- YOUR INSTRUCTIONS:
Give back the records that follow exactly, images excluded.

- DATA EXTRACT:
━━━━
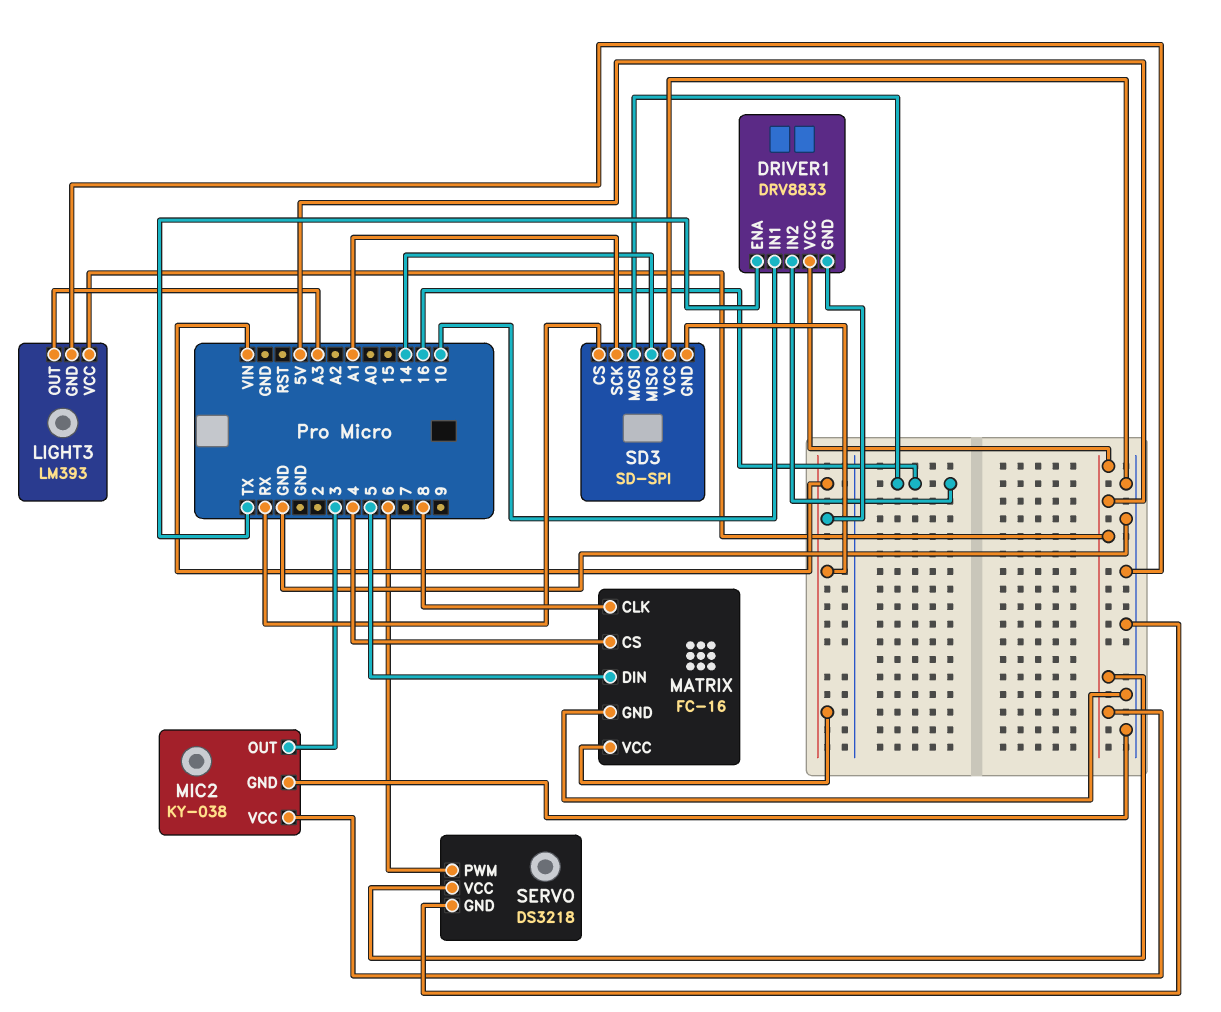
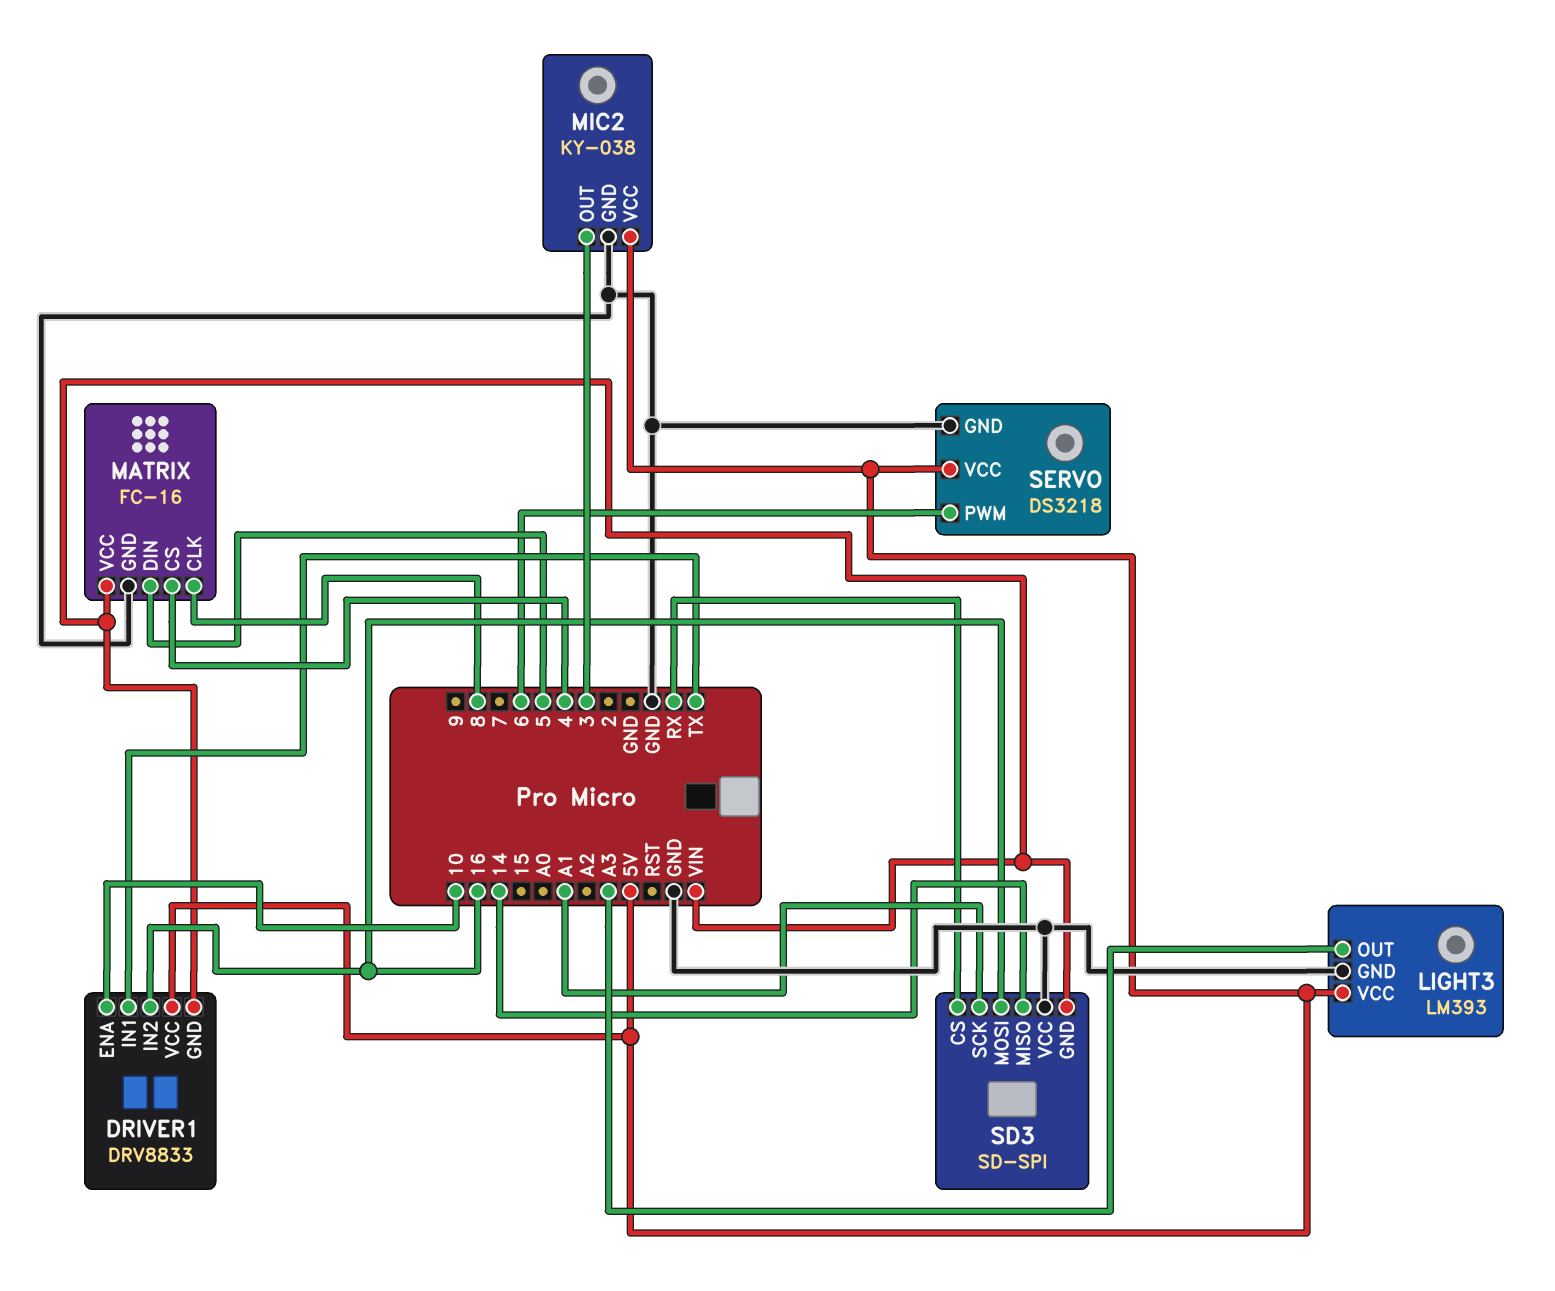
DRIVER1 pin ENA: TX -> 10
DRIVER1 pin IN1: 10 -> TX

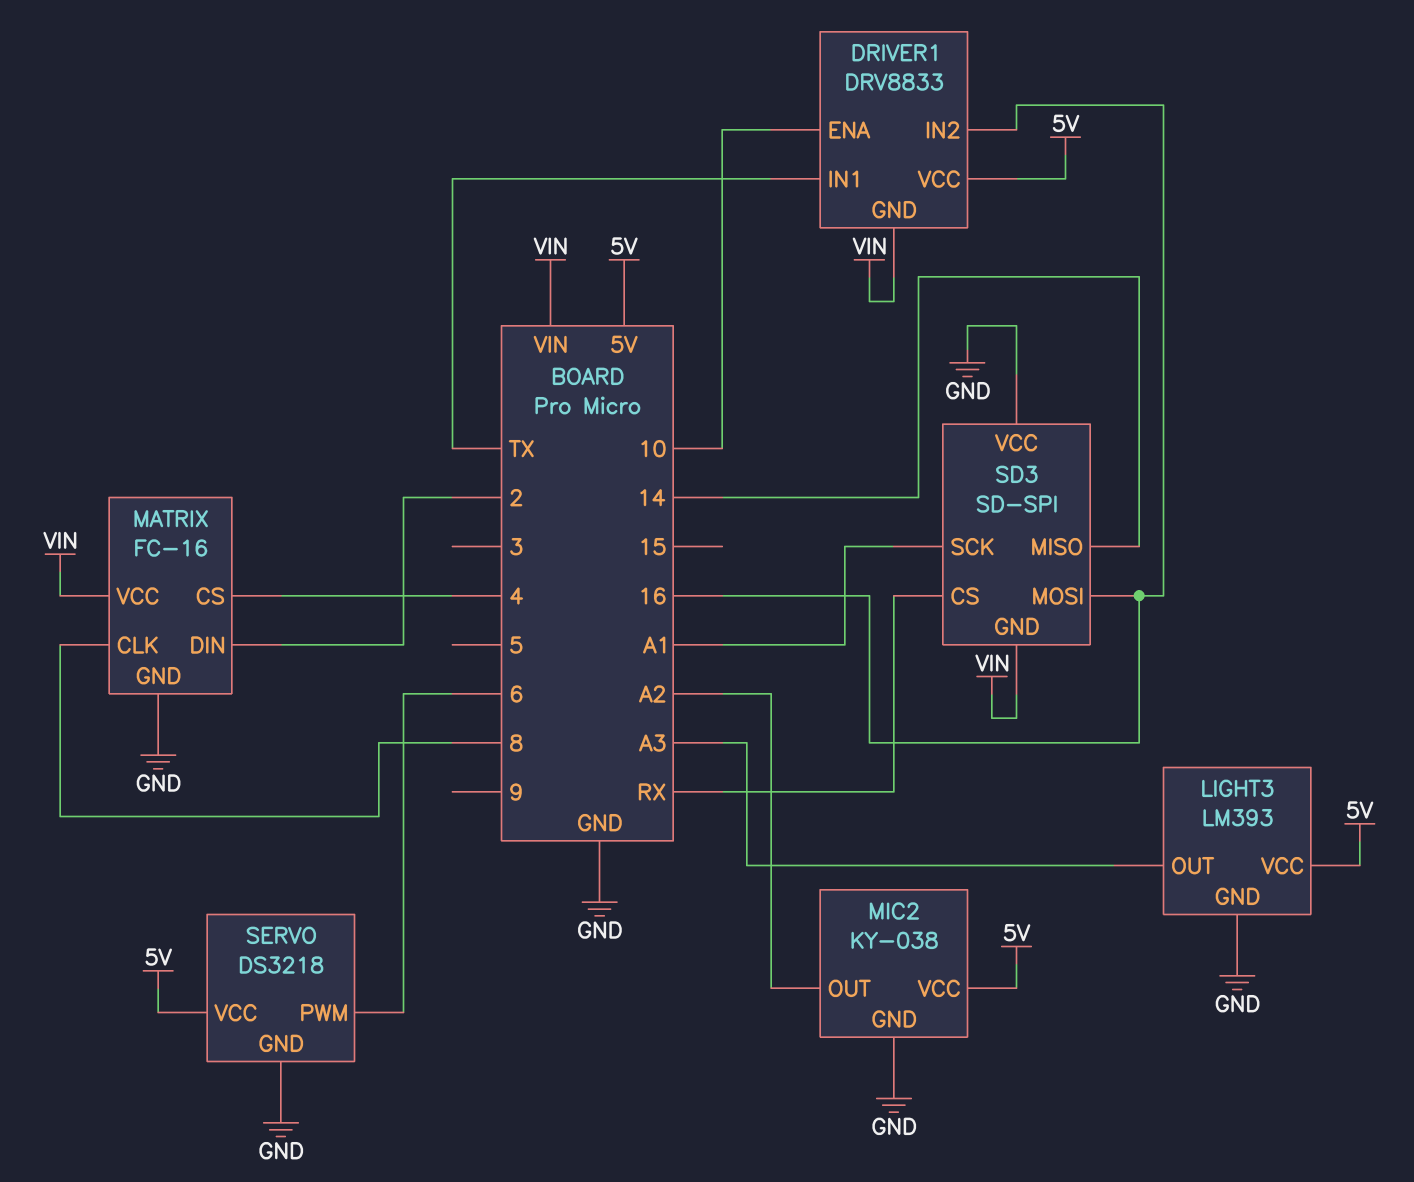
MATRIX pin DIN: 5 -> 2
MIC2 pin OUT: 3 -> A2

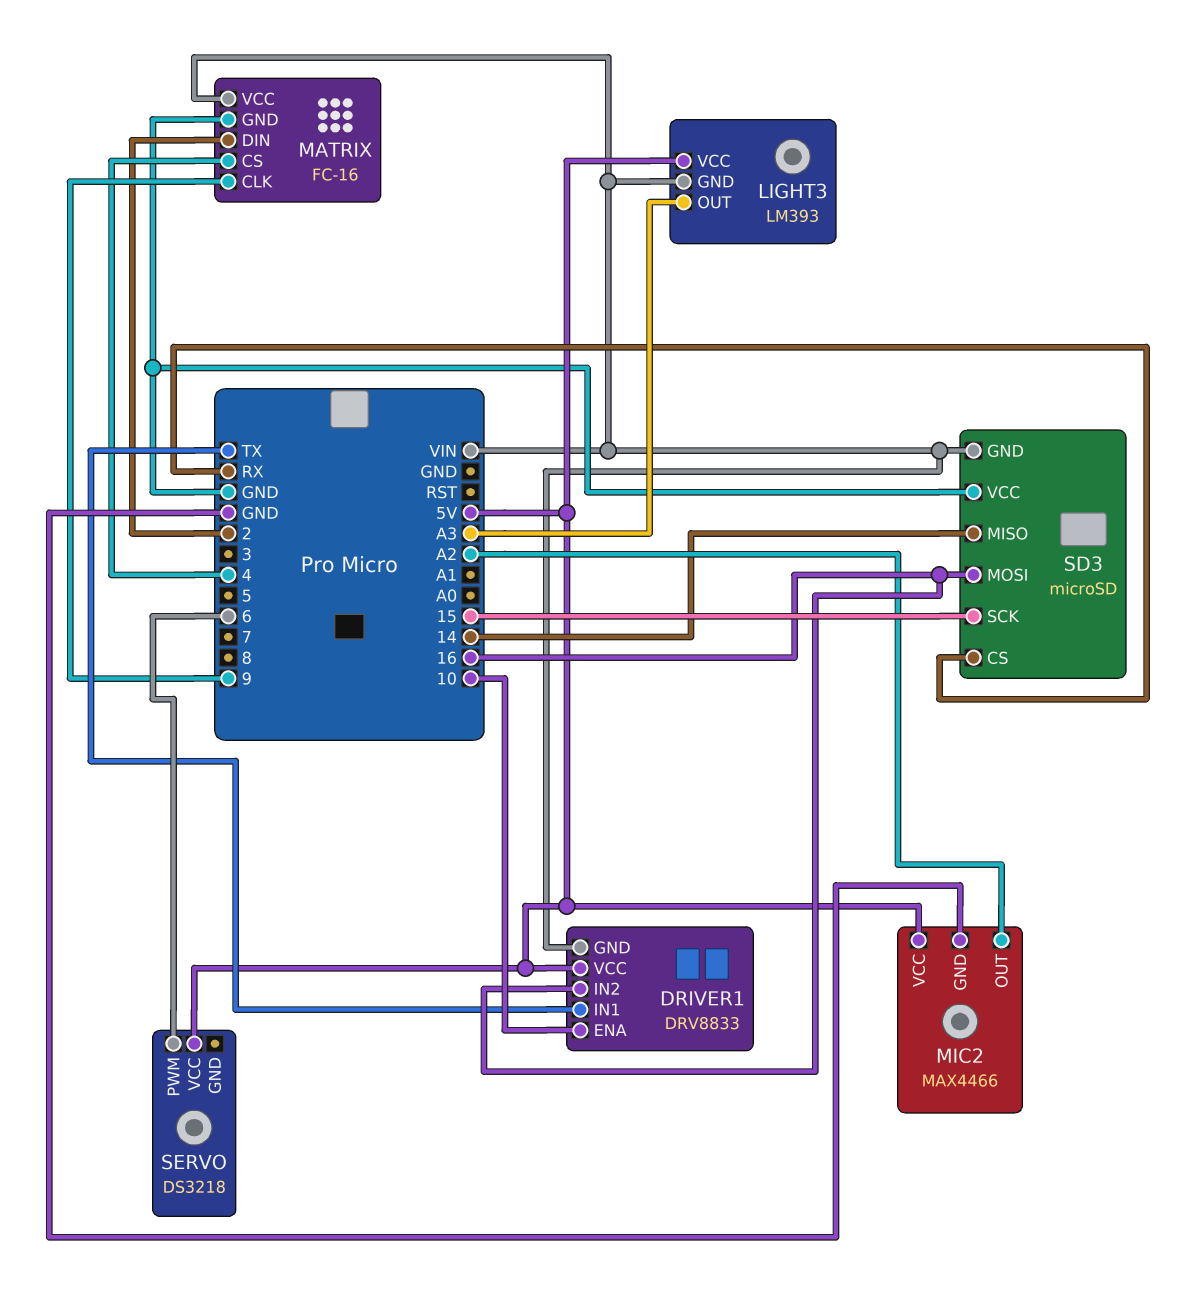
LIGHT3 pin GND: GND -> VIN
MATRIX pin CLK: 8 -> 9
MIC2: KY-038 -> MAX4466
SD3: SD-SPI -> microSD
SD3 pin SCK: A1 -> 15
SERVO pin GND: GND -> none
━━━━
- REPLY TO THE EXERCISE:
DRIVER1 pin ENA: TX -> 10
DRIVER1 pin IN1: 10 -> TX

MATRIX pin DIN: 5 -> 2
MIC2 pin OUT: 3 -> A2

LIGHT3 pin GND: GND -> VIN
MATRIX pin CLK: 8 -> 9
MIC2: KY-038 -> MAX4466
SD3: SD-SPI -> microSD
SD3 pin SCK: A1 -> 15
SERVO pin GND: GND -> none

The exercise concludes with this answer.